**DATASET EXTRACT**
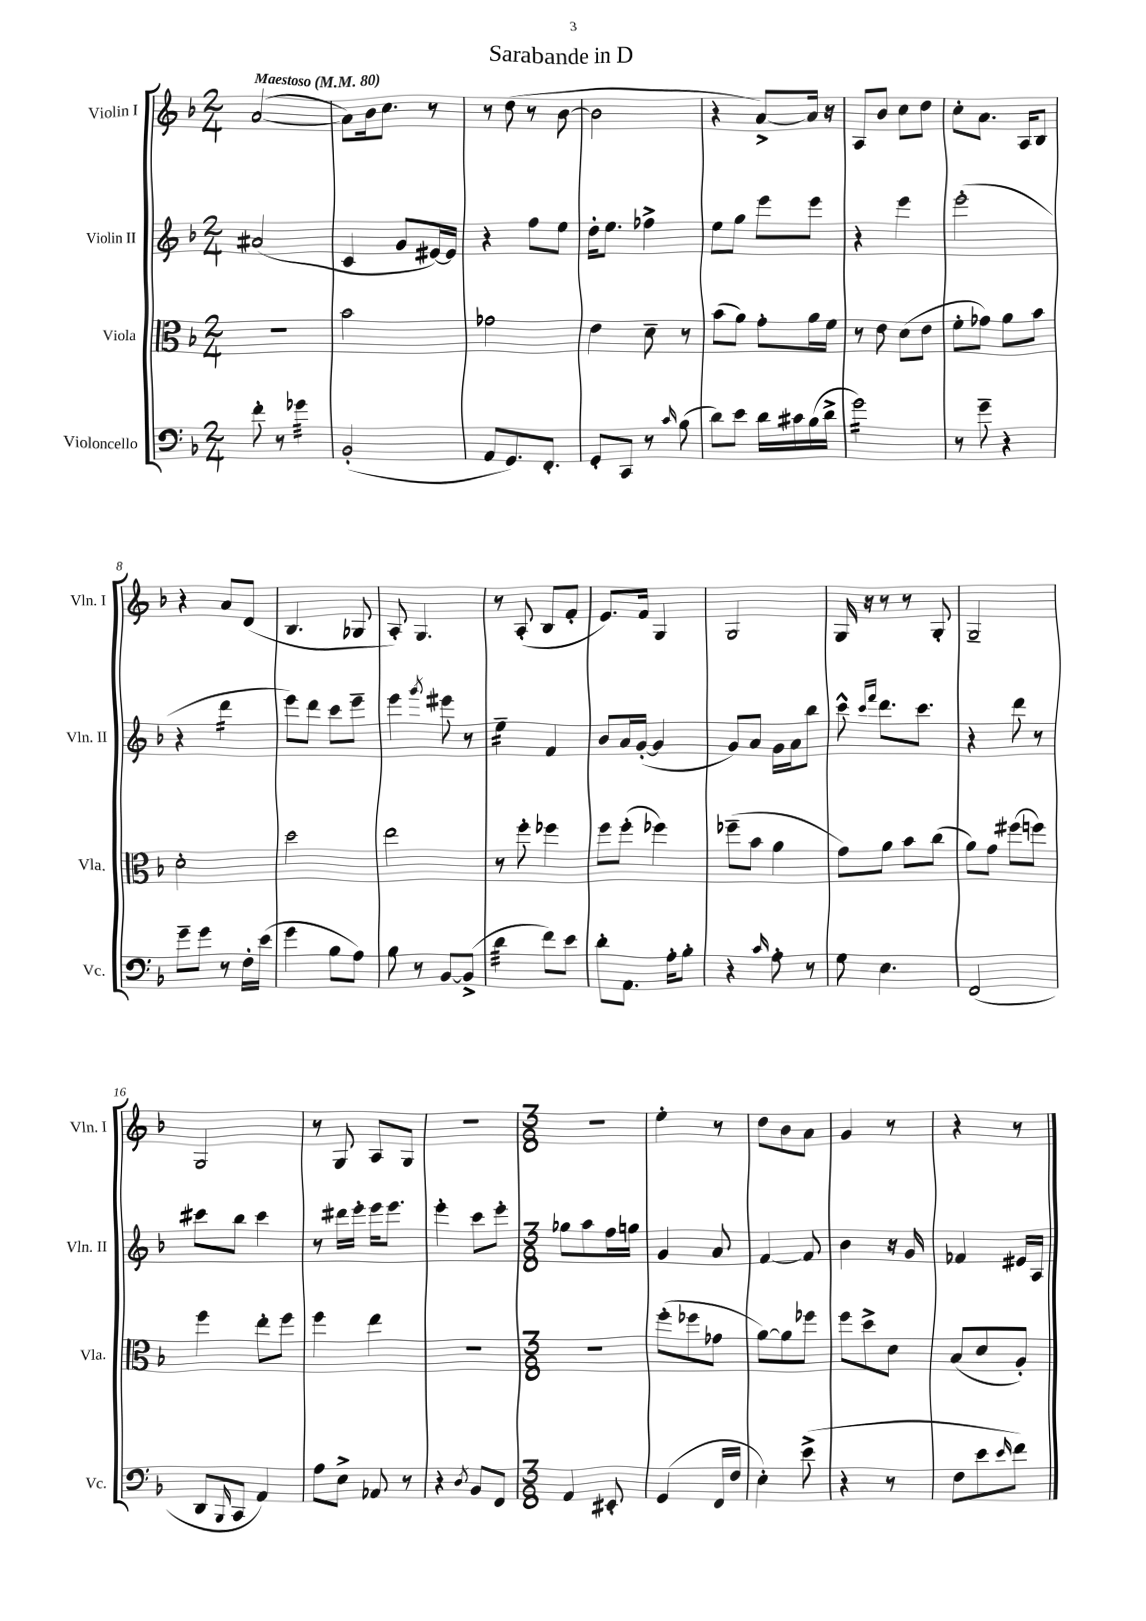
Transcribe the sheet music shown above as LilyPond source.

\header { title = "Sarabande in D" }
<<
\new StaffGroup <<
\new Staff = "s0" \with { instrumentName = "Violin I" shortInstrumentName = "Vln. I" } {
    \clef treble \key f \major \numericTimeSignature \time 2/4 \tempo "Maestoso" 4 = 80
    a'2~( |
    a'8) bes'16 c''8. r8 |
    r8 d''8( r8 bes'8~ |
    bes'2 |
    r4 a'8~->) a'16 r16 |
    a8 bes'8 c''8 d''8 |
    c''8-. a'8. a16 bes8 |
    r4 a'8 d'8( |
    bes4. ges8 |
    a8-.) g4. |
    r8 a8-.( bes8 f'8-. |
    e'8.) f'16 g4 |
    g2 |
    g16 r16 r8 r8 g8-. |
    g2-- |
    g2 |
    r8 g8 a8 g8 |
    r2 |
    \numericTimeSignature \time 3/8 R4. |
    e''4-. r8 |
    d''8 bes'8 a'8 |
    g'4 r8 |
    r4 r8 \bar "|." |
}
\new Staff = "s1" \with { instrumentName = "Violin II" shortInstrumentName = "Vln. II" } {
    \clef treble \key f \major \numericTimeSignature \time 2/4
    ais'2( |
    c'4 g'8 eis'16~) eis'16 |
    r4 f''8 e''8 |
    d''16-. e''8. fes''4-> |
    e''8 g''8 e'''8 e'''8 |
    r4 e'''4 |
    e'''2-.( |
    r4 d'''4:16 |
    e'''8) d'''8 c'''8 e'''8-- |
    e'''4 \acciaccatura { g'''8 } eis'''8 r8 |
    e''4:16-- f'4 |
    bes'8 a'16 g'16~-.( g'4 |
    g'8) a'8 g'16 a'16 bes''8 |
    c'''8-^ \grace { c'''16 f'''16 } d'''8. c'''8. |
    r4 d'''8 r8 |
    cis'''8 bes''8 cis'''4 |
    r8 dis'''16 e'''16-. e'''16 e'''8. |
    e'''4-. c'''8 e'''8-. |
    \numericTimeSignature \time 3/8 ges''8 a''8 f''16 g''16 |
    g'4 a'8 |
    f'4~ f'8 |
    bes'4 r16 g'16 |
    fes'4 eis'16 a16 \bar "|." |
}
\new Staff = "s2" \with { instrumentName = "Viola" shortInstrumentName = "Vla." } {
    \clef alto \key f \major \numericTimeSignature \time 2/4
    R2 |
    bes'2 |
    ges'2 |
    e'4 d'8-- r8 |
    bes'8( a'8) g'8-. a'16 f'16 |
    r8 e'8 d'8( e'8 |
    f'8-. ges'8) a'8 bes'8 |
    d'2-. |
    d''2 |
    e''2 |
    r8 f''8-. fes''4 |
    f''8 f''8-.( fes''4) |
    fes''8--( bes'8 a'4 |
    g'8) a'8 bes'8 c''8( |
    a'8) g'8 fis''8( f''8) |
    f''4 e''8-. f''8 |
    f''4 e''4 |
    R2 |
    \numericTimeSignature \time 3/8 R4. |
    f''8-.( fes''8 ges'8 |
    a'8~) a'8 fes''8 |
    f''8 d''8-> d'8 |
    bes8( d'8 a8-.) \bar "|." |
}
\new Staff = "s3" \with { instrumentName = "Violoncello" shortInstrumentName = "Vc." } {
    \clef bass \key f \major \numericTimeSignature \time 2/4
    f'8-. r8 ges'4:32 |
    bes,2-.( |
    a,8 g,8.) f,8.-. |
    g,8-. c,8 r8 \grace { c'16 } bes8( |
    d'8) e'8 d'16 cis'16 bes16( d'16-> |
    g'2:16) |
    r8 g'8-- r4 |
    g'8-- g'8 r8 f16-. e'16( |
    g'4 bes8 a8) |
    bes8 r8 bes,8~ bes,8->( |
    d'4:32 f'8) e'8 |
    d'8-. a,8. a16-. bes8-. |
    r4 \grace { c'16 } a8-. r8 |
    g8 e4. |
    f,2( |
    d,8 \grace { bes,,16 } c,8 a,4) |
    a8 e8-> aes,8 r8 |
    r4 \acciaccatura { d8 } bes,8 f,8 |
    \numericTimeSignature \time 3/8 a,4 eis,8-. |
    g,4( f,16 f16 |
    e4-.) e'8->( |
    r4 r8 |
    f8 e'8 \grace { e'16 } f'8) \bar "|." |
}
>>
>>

---

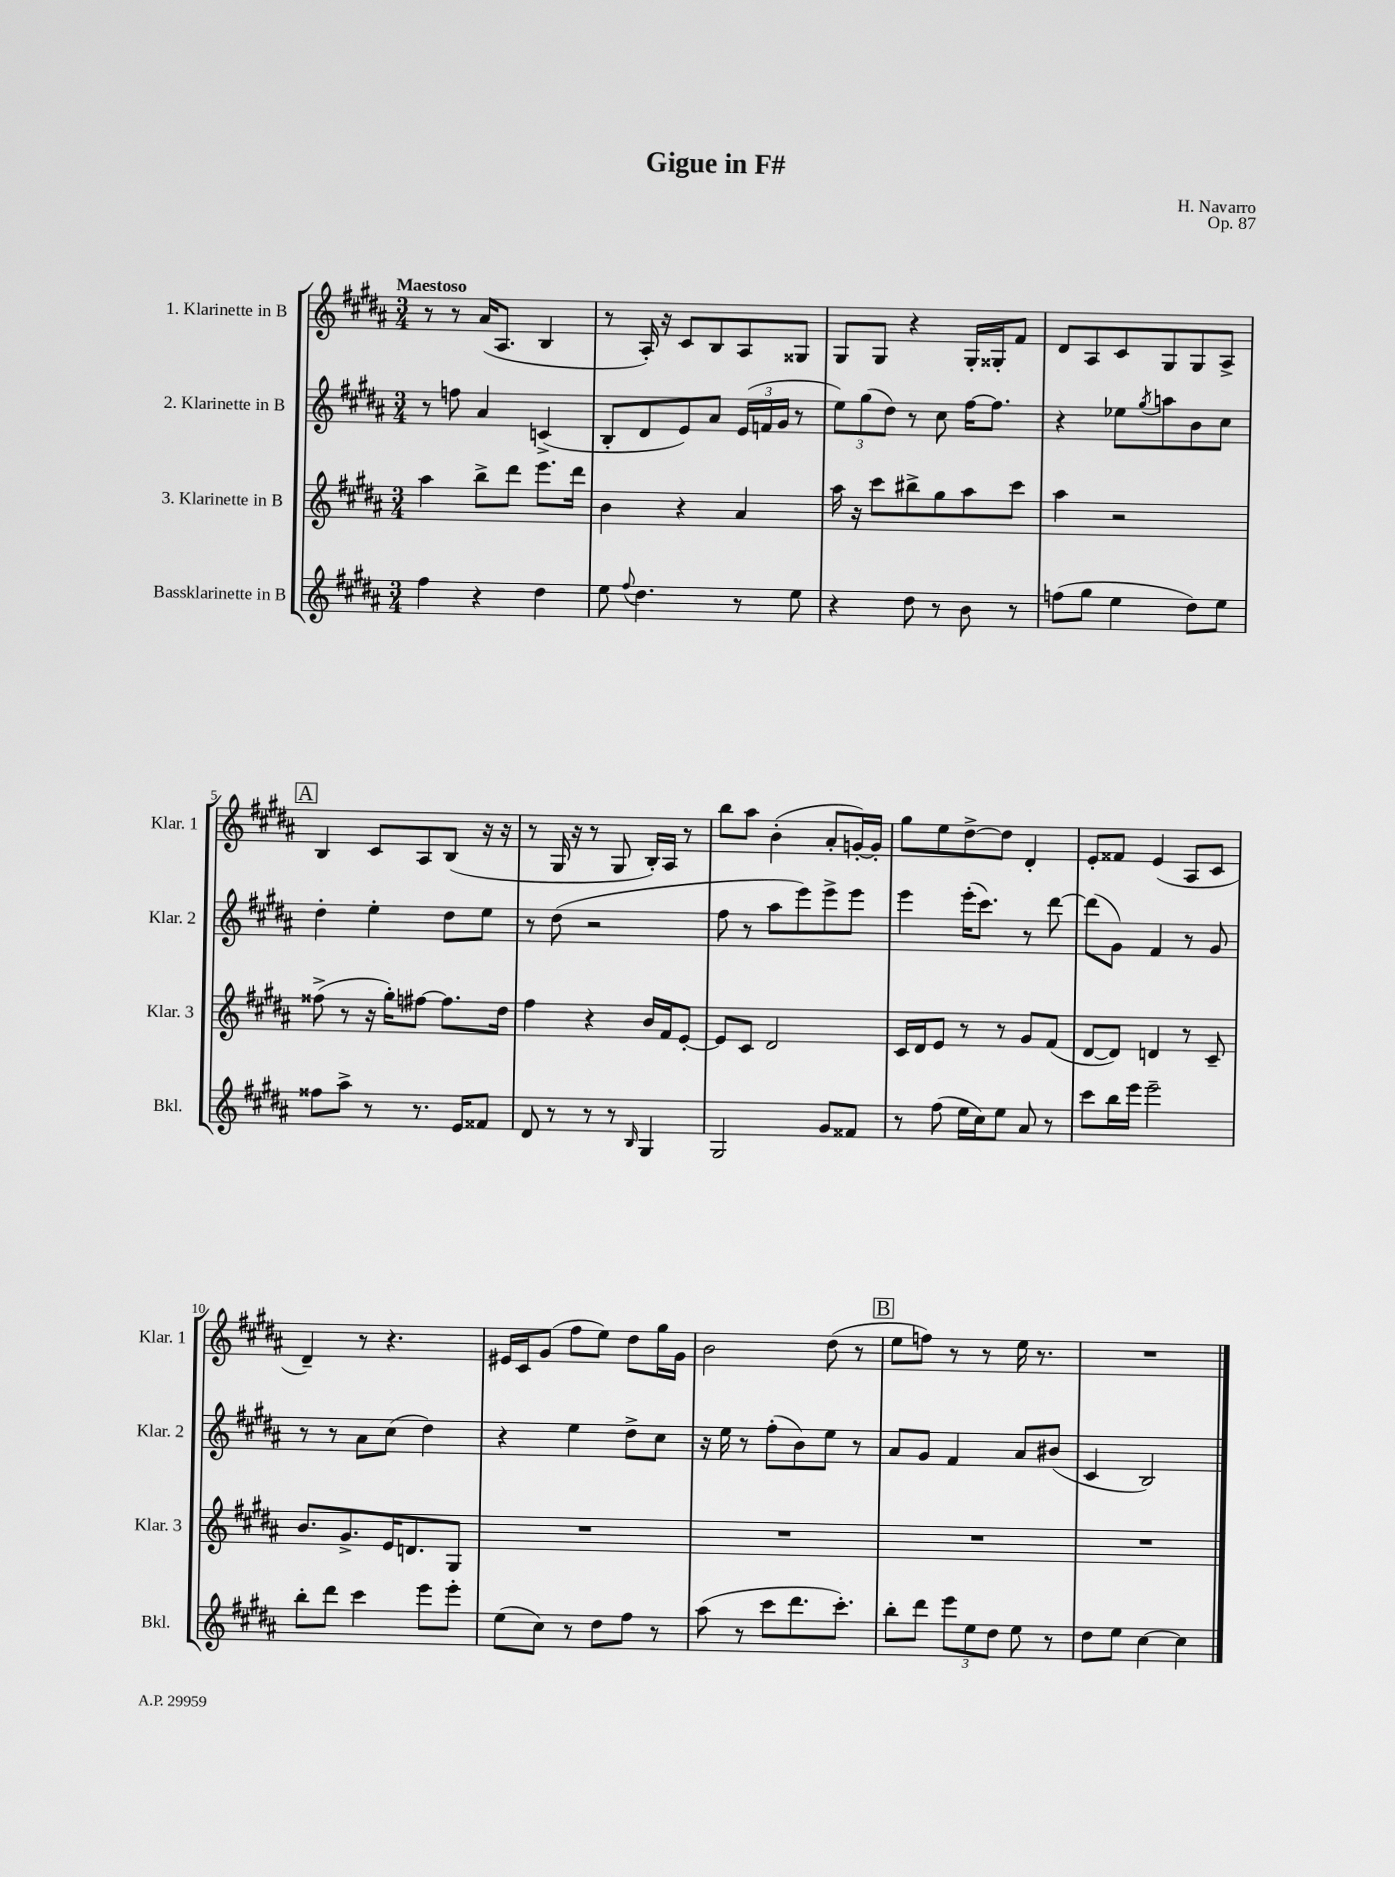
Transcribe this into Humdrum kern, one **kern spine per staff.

**GOAL**
Pick out every line in the data above that contains the string "with" and copy each of those lines. Upper and lower case count.

**FULL OUTPUT**
\new Staff = "s0" \with { instrumentName = "Violin I" shortInstrumentName = "Vln. I" } {
\new Staff = "s1" \with { instrumentName = "Violin II" shortInstrumentName = "Vln. II" } {
\new Staff = "s2" \with { instrumentName = "Viola" shortInstrumentName = "Vla." } {
\new Staff = "s3" \with { instrumentName = "Violoncello" shortInstrumentName = "Vc." } {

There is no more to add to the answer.